Before and after difference data.

=======

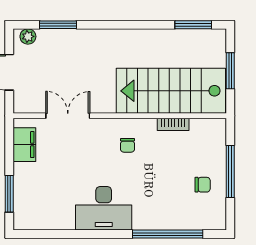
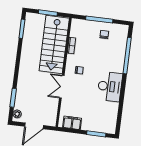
double door: (68, 116) -> (62, 87), moved

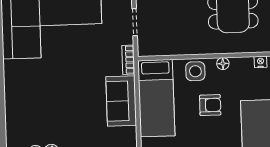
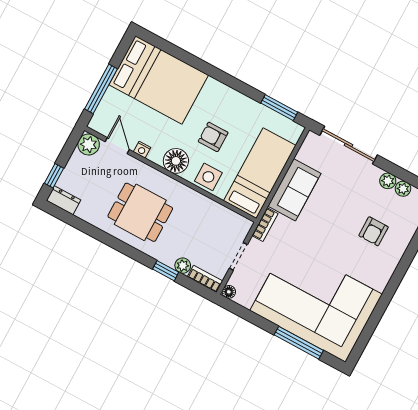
floor lamp: (223, 64) -> (176, 161), width x1.89, depth x1.89
armchair: (39, 105) -> (374, 231), added

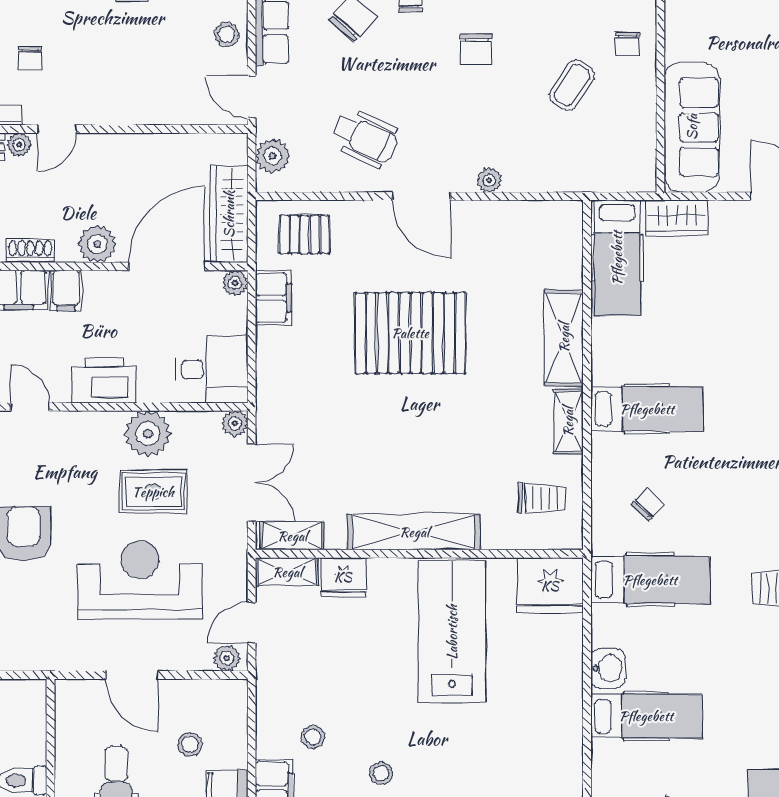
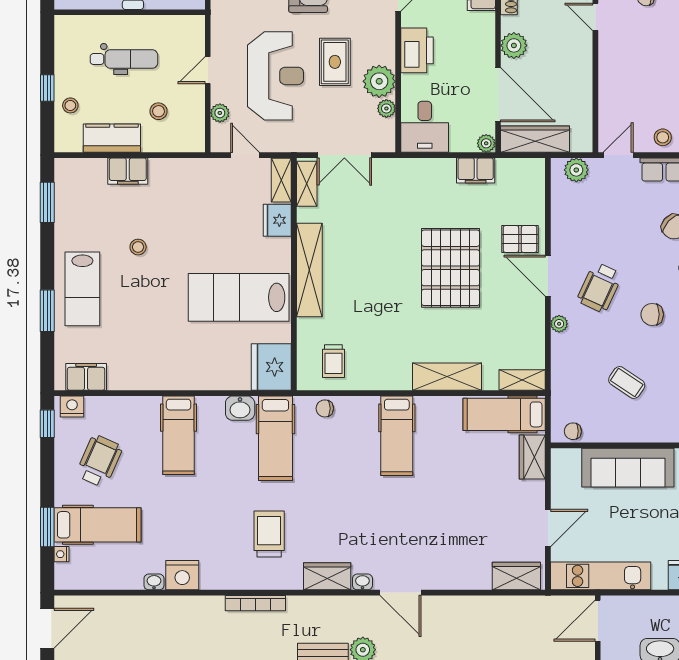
chair: (627, 44) -> (573, 431), moved
sofa: (692, 127) -> (628, 468), moved
wheelchair: (365, 138) -> (599, 287), moved
door: (421, 196) -> (548, 276), hinge flipped
pallet: (305, 234) -> (520, 239), moved, turned 90
filing cabinet: (66, 291) -> (481, 23), removed
shelving: (568, 422) -> (522, 380), moved
plant: (235, 423) -> (386, 108), moved
rug: (153, 492) -> (335, 62), moved
chair: (648, 504) -> (325, 408), moved, turned 136
lab bench: (452, 632) -> (239, 297), turned 180
plant: (227, 658) -> (220, 113), moved
washbasin: (608, 668) -> (240, 408), moved
door: (132, 675) -> (208, 70), width x0.73
stool: (313, 737) -> (164, 198), removed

=======

Reproduce the data above in full, exactly, with the images removed.

double door: (68, 116) -> (62, 87), moved

floor lamp: (223, 64) -> (176, 161), width x1.89, depth x1.89
armchair: (39, 105) -> (374, 231), added

chair: (627, 44) -> (573, 431), moved
sofa: (692, 127) -> (628, 468), moved
wheelchair: (365, 138) -> (599, 287), moved
door: (421, 196) -> (548, 276), hinge flipped
pallet: (305, 234) -> (520, 239), moved, turned 90
filing cabinet: (66, 291) -> (481, 23), removed
shelving: (568, 422) -> (522, 380), moved
plant: (235, 423) -> (386, 108), moved
rug: (153, 492) -> (335, 62), moved
chair: (648, 504) -> (325, 408), moved, turned 136
lab bench: (452, 632) -> (239, 297), turned 180
plant: (227, 658) -> (220, 113), moved
washbasin: (608, 668) -> (240, 408), moved
door: (132, 675) -> (208, 70), width x0.73
stool: (313, 737) -> (164, 198), removed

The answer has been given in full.